BEGIN DATA FOR THIS EXERCISE

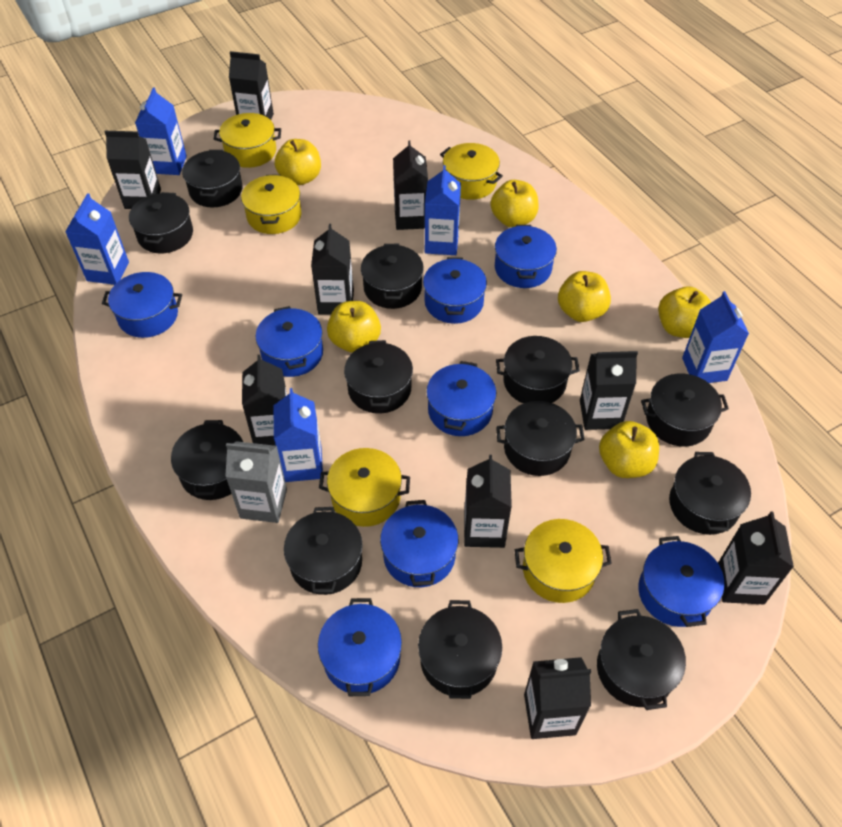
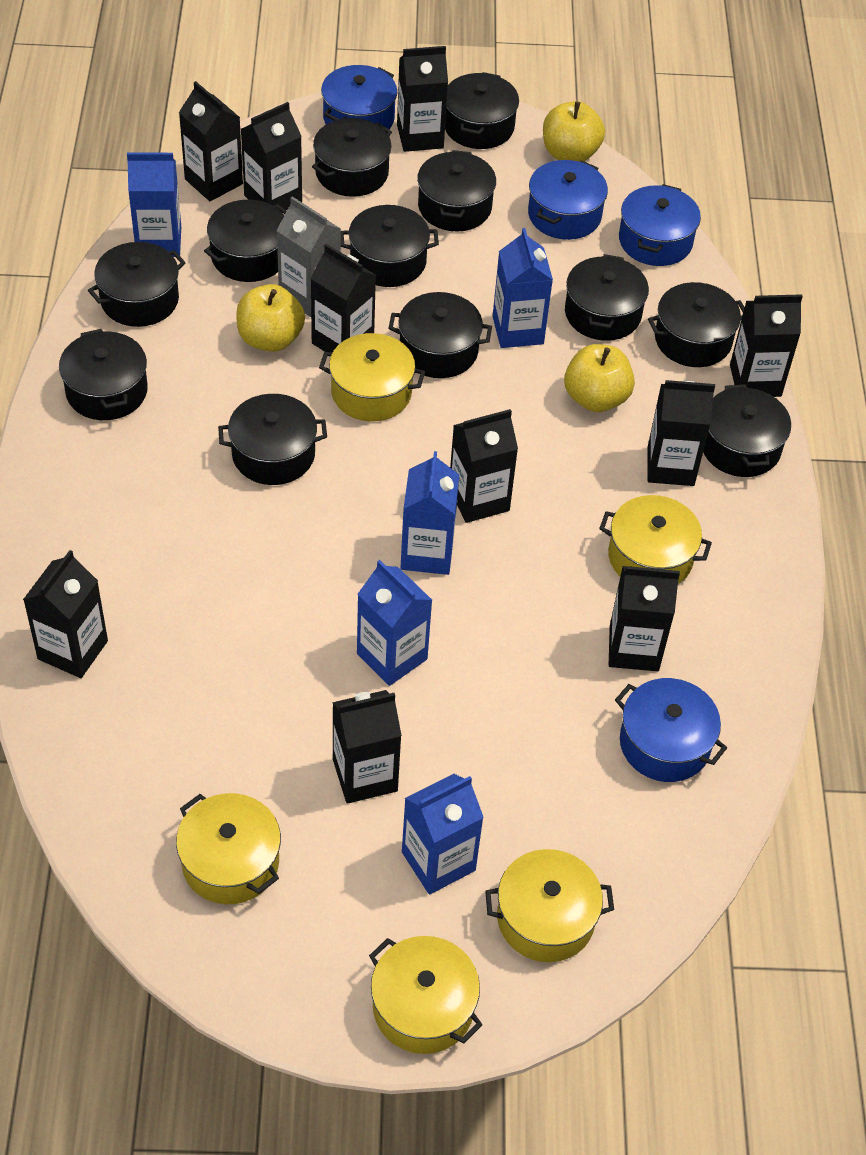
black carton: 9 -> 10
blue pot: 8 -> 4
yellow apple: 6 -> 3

END DATA FOR THIS EXERCISE
BEGIN DATA FOR THIS EXERCISE

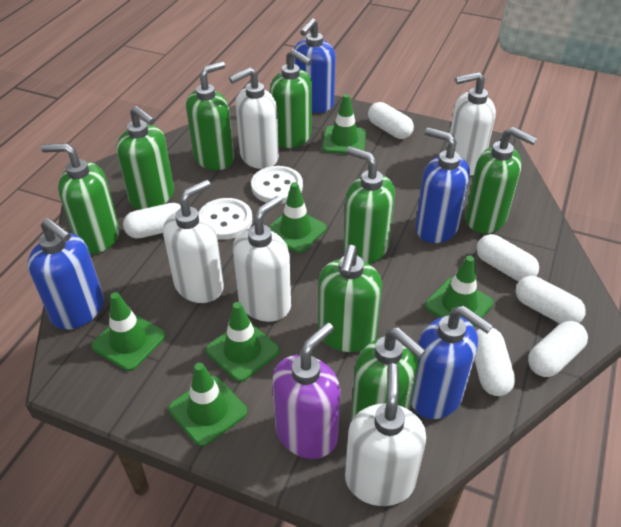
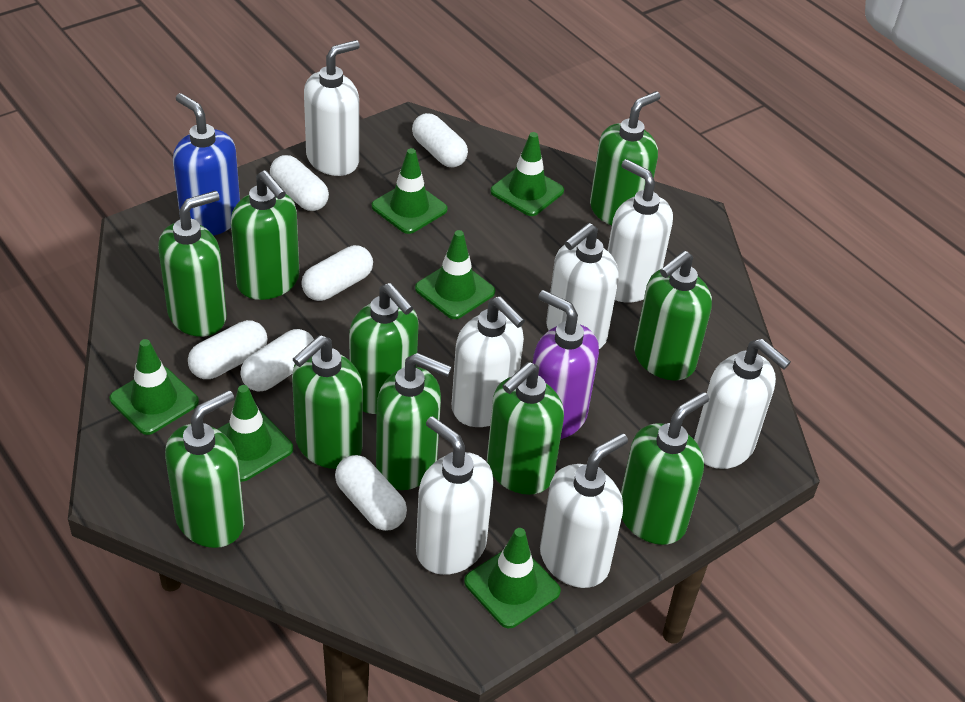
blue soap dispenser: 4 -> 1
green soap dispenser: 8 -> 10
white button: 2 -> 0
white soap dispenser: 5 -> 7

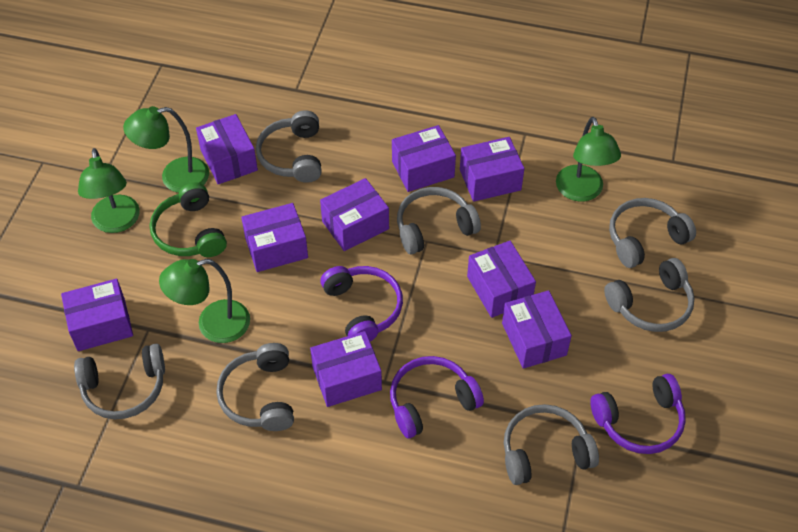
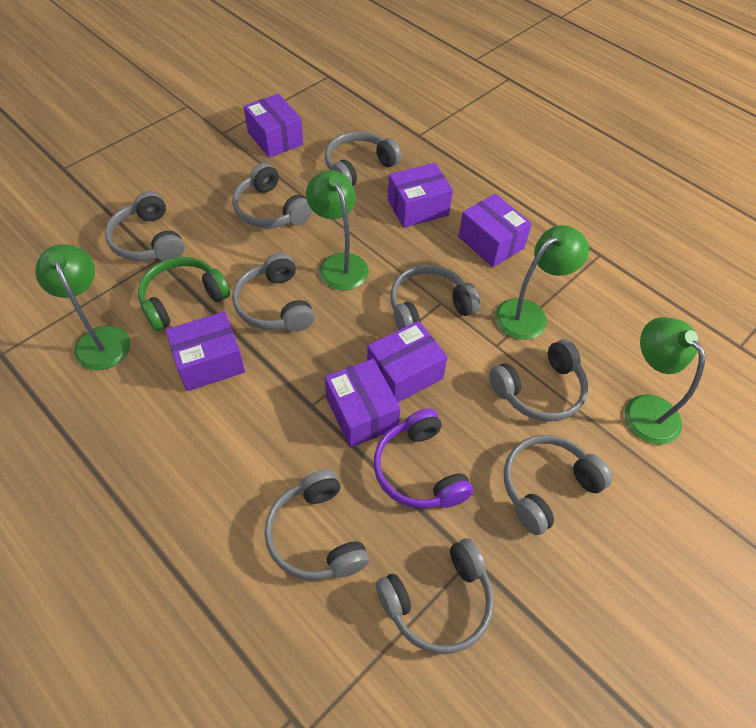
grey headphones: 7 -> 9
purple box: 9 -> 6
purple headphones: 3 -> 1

END DATA FOR THIS EXERCISE
BEGIN DATA FOR THIS EXERCISE

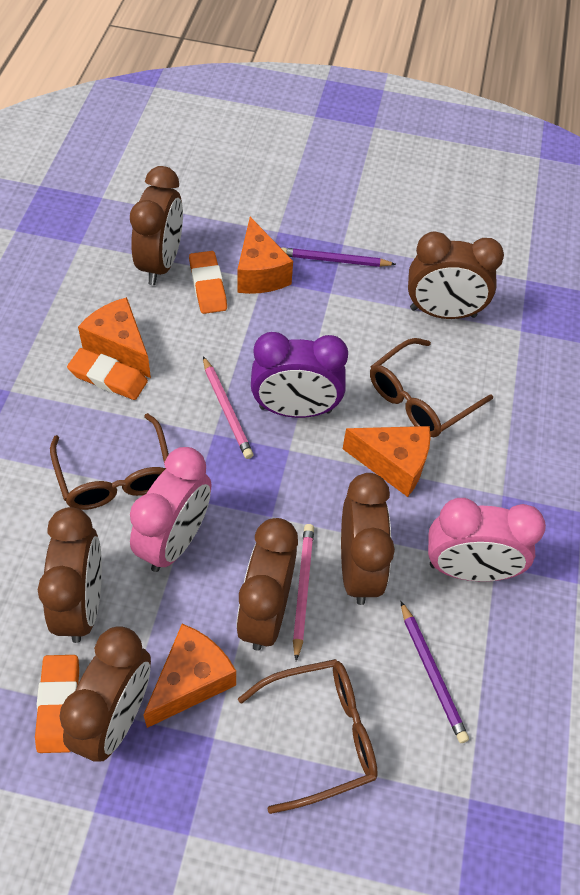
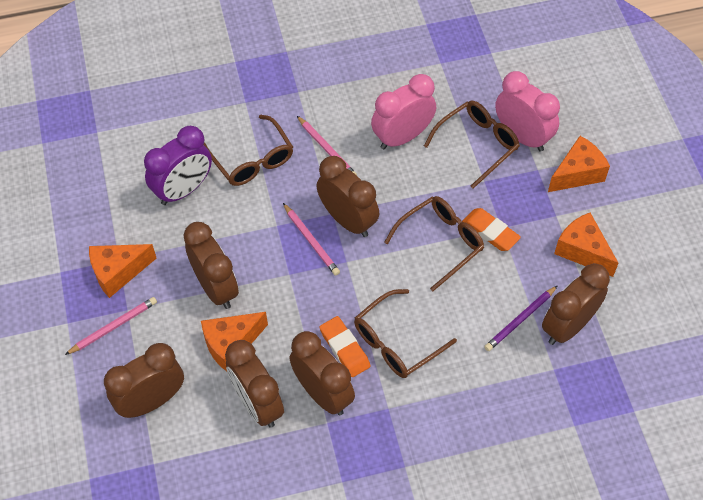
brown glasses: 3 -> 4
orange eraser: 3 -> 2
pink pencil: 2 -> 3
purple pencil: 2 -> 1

END DATA FOR THIS EXERCISE

◆ REQUIRED ACTION:
From the listing above, repeat only the lines between the line containing "white button: 2 -> 0" and the line containing "purple headphones: 3 -> 1", those two included. Pictures are not part of the copy.

◆ ANSWER TO THIS PROBLEM:
white button: 2 -> 0
white soap dispenser: 5 -> 7

grey headphones: 7 -> 9
purple box: 9 -> 6
purple headphones: 3 -> 1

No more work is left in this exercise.